*** Opening Dataset records ***
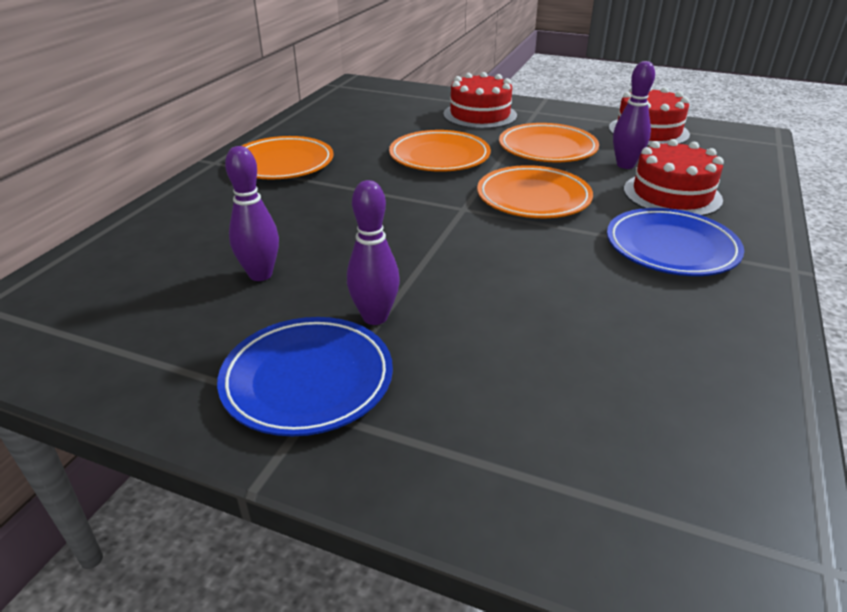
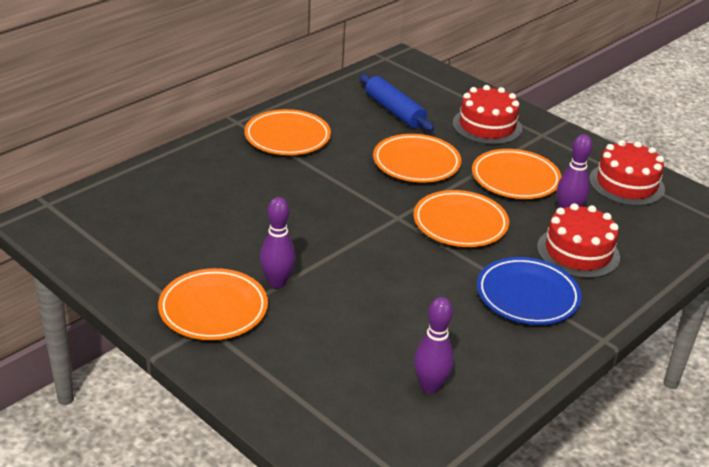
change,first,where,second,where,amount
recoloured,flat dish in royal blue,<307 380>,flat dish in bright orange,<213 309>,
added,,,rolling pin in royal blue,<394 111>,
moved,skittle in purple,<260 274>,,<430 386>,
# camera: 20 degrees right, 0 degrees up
*** Closing Dataset records ***
→ **What is expected**:
All of the data above needs to be retyped exactly, with the pictures removed.

→ **Reply to the exercise**:
change,first,where,second,where,amount
recoloured,flat dish in royal blue,<307 380>,flat dish in bright orange,<213 309>,
added,,,rolling pin in royal blue,<394 111>,
moved,skittle in purple,<260 274>,,<430 386>,
# camera: 20 degrees right, 0 degrees up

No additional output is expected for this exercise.